━━━━━ Material provided

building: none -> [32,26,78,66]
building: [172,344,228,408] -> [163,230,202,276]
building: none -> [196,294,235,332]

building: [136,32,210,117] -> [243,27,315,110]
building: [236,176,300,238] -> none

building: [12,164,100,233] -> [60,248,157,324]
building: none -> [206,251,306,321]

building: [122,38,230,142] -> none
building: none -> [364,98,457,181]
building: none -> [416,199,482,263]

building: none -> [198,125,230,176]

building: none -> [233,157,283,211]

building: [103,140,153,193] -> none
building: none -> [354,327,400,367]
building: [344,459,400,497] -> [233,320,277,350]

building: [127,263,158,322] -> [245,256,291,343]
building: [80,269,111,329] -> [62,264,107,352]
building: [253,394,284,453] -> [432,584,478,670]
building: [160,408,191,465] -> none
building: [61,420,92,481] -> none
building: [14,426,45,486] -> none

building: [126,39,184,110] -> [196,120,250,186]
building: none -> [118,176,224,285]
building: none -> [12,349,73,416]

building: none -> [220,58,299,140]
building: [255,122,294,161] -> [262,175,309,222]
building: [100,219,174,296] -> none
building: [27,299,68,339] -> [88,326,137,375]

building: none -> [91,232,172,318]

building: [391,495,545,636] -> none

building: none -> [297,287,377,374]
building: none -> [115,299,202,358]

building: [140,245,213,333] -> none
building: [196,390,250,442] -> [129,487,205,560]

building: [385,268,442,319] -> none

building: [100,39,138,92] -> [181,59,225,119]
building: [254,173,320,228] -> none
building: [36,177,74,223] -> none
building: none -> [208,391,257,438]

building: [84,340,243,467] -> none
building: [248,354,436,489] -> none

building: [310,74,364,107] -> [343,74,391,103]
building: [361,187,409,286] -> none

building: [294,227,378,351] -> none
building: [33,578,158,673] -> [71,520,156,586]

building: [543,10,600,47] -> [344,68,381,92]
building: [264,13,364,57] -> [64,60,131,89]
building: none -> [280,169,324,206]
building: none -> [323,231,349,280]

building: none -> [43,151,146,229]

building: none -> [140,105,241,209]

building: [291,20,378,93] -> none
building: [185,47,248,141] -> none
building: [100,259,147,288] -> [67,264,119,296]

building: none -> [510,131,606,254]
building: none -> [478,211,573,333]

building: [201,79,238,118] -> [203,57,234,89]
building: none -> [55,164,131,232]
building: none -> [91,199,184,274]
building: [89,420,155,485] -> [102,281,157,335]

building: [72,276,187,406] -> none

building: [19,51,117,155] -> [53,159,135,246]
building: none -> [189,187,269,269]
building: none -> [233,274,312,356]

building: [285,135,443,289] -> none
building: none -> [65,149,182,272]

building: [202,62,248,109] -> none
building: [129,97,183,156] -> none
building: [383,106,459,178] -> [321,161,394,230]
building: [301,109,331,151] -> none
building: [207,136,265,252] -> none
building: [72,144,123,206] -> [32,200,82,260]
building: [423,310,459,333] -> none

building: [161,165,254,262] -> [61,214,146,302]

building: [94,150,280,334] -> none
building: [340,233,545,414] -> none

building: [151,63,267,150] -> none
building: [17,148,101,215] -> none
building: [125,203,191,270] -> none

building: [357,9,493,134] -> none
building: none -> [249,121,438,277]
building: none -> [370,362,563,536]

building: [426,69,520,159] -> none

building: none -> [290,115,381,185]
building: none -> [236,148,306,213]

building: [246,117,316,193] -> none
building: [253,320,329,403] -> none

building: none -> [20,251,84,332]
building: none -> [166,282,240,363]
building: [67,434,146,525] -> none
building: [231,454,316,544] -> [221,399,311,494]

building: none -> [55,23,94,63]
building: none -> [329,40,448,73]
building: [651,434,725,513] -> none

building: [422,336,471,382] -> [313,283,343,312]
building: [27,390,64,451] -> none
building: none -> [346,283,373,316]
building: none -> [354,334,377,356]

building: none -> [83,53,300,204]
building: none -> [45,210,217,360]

━━━━━━━━━━

▶ About this exercise: Look above for the line holding "building: none -> [196,294,235,332]". Print it and every line after it, exactly, through the line holding "building: none -> [364,98,457,181]".

▶ Reply:
building: none -> [196,294,235,332]

building: [136,32,210,117] -> [243,27,315,110]
building: [236,176,300,238] -> none

building: [12,164,100,233] -> [60,248,157,324]
building: none -> [206,251,306,321]

building: [122,38,230,142] -> none
building: none -> [364,98,457,181]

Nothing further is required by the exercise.